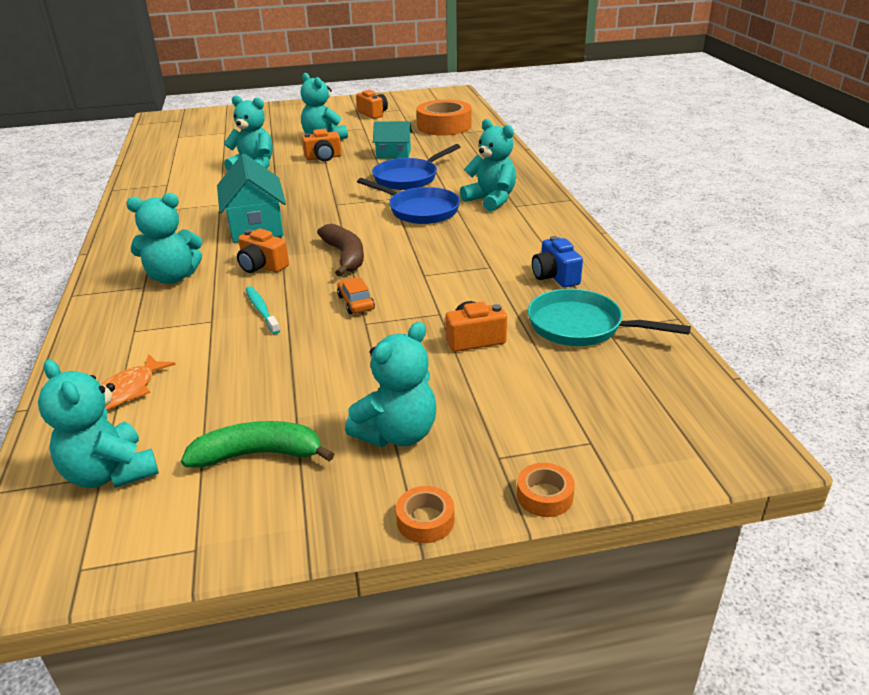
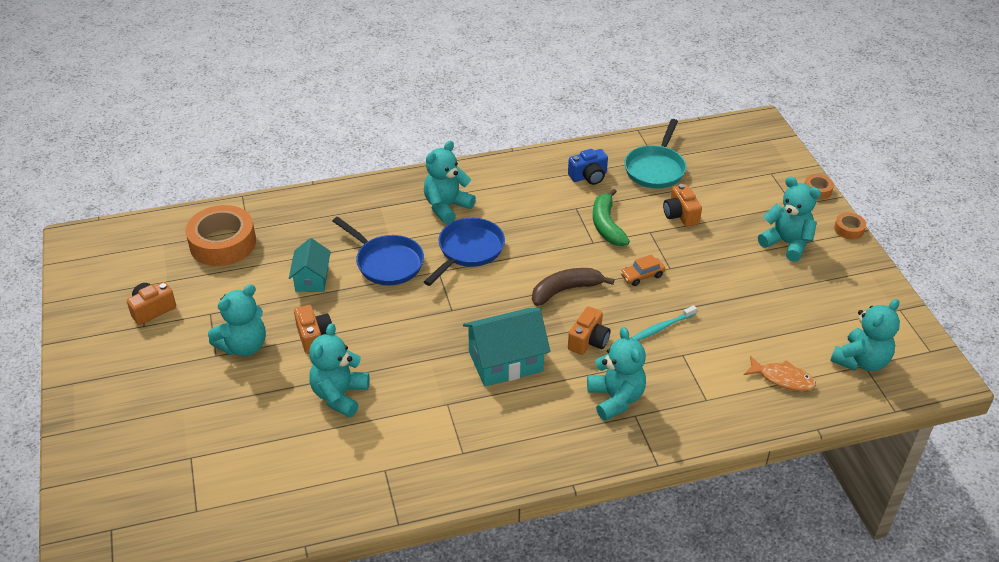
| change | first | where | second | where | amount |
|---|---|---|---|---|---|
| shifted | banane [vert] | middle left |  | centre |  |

┄┄┄┄┄┄┄┄┄┄┄┄┄┄┄┄┄┄┄┄

Without including any picture, set down every line above exactly as it stands.

Result below:
| change | first | where | second | where | amount |
|---|---|---|---|---|---|
| shifted | banane [vert] | middle left |  | centre |  |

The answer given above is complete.